━━ DATA ━━

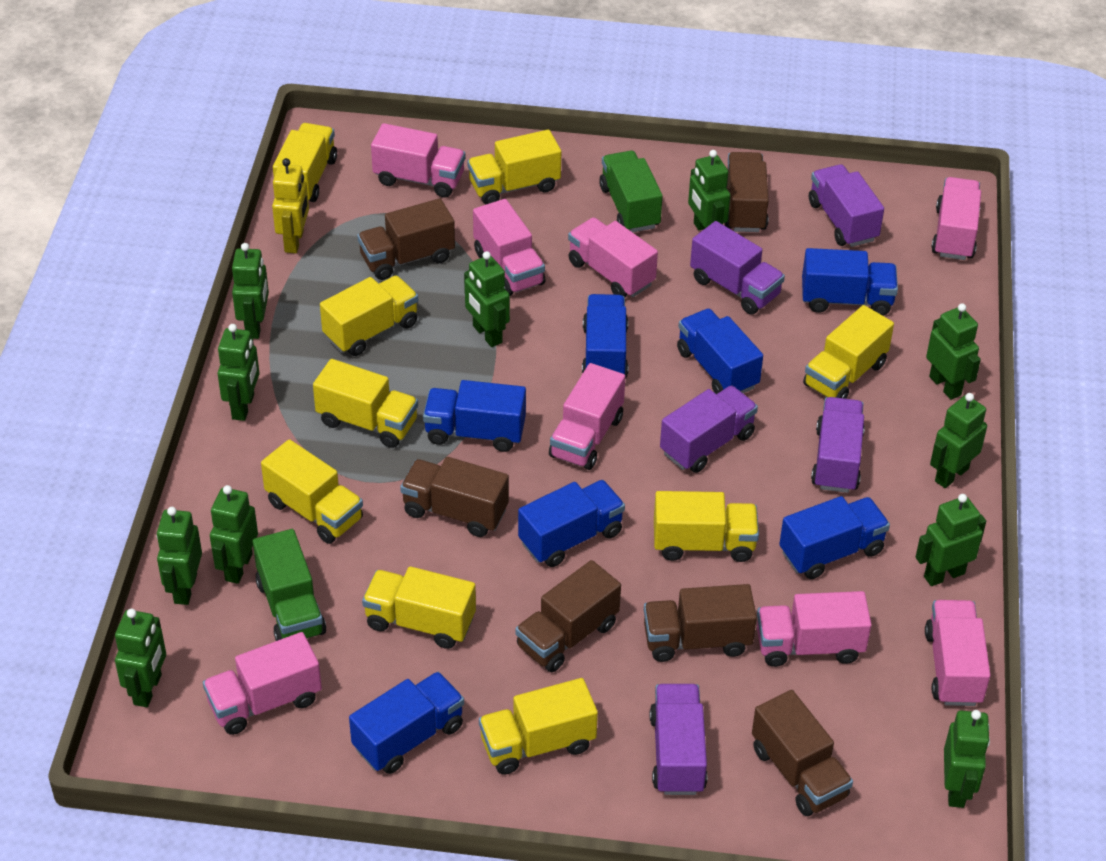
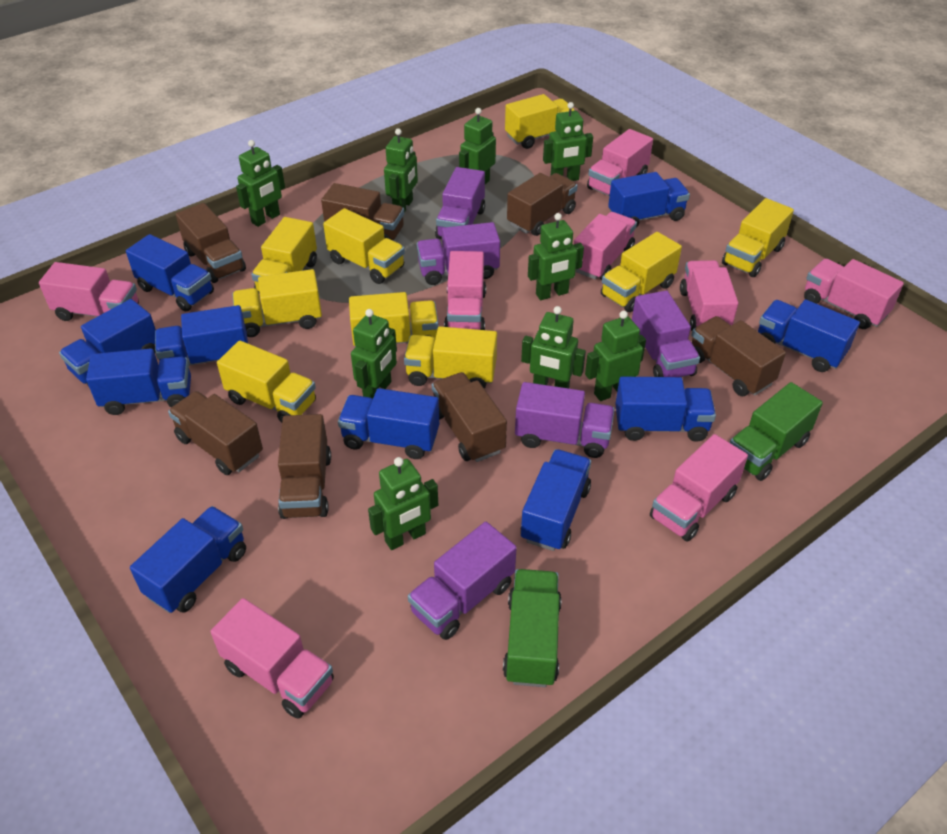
blue truck: 7 -> 10
brown truck: 6 -> 7
green robot: 11 -> 9
yellow robot: 1 -> 0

━━━

◆ **WHAT IS NEEDED**:
Repeat every line above exactly, minus the pictures.

◆ **ANSWER TO THIS TASK**:
blue truck: 7 -> 10
brown truck: 6 -> 7
green robot: 11 -> 9
yellow robot: 1 -> 0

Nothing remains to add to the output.